Task objective: Repeat each entry exactly and drop the pictures.

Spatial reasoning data

╭──

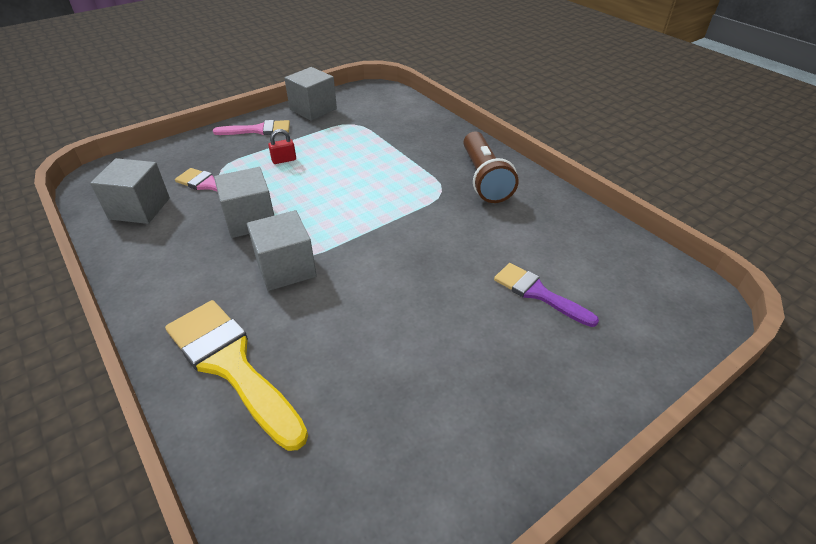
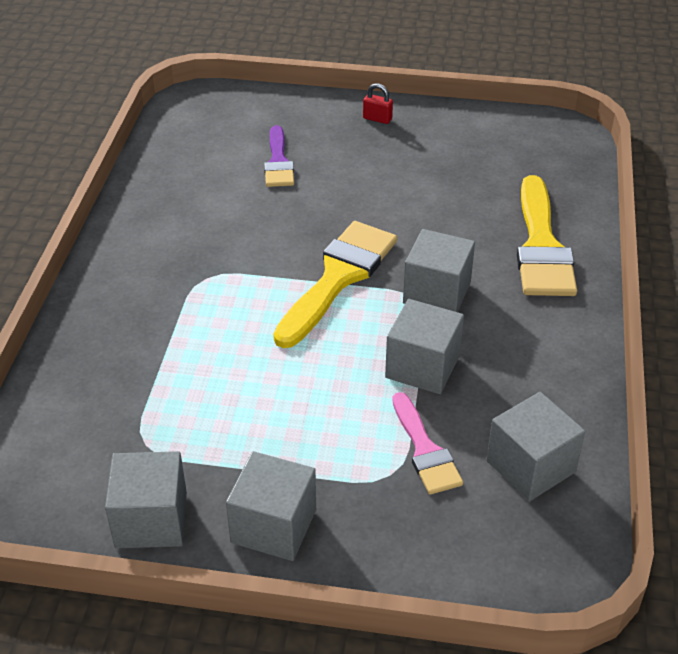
camera: 135 degrees left, 0 degrees up
(258, 130) = (274, 526): pink brush -> grey cube
(284, 160) = (303, 434): red padlock -> red padlock (377, 119)
(365, 237) = (338, 278): none -> yellow brush
(484, 179) = (148, 263): brown flashlight -> none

╰──

Solution to the exercise:
camera: 135 degrees left, 0 degrees up
(258, 130) = (274, 526): pink brush -> grey cube
(284, 160) = (303, 434): red padlock -> red padlock (377, 119)
(365, 237) = (338, 278): none -> yellow brush
(484, 179) = (148, 263): brown flashlight -> none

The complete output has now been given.